Data entries
Content starts

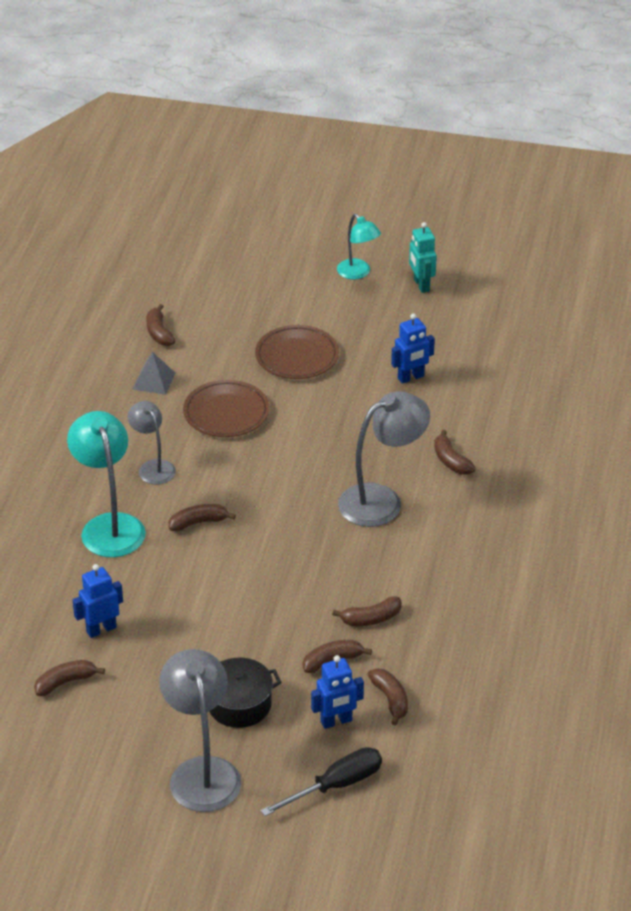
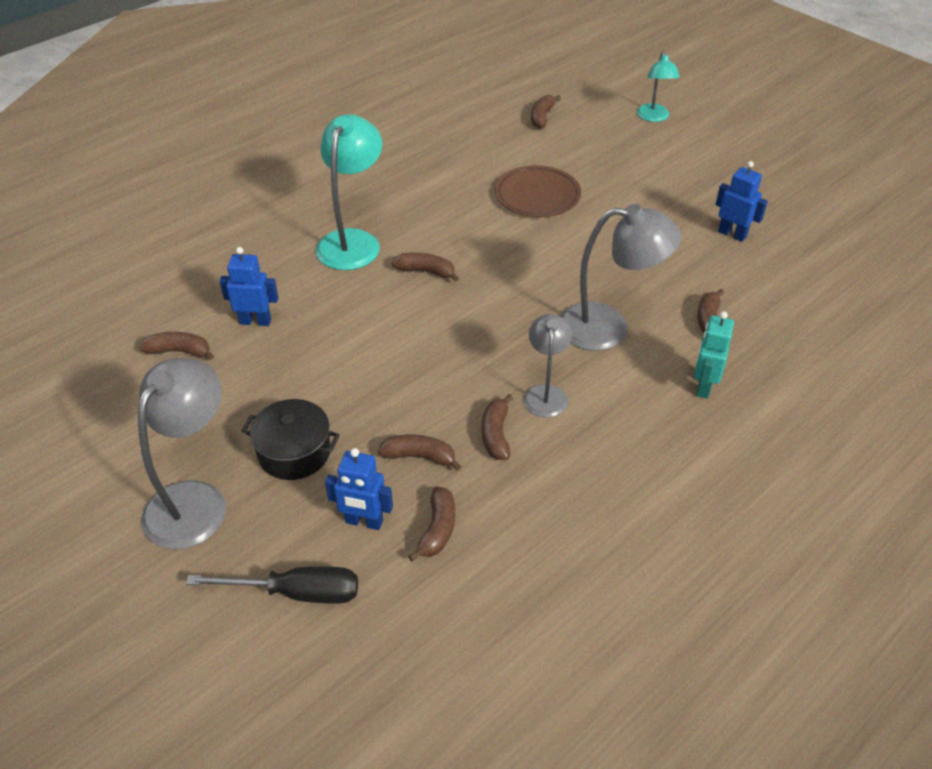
camera: 35 degrees right, 5 degrees up
(153, 467) = (435, 212): grey lamp -> grey lamp (545, 393)
(154, 381) = (502, 149): grey pyramid -> none
(297, 356) = (641, 177): brown plate -> none
(358, 273) = (755, 135): turquoise lamp -> turquoise lamp (654, 117)
(371, 619) = (496, 434): brown banana -> brown banana turned 75 degrees clockwise
(411, 377) = (732, 234): blue robot -> blue robot turned 150 degrees counterclockwise
(421, 285) = (807, 164): turquoise robot -> turquoise robot (703, 386)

Content ends

> **Your objective**:
Return the records above exactly as written. Do not include their images.

> **Response for this exercise**:
camera: 35 degrees right, 5 degrees up
(153, 467) = (435, 212): grey lamp -> grey lamp (545, 393)
(154, 381) = (502, 149): grey pyramid -> none
(297, 356) = (641, 177): brown plate -> none
(358, 273) = (755, 135): turquoise lamp -> turquoise lamp (654, 117)
(371, 619) = (496, 434): brown banana -> brown banana turned 75 degrees clockwise
(411, 377) = (732, 234): blue robot -> blue robot turned 150 degrees counterclockwise
(421, 285) = (807, 164): turquoise robot -> turquoise robot (703, 386)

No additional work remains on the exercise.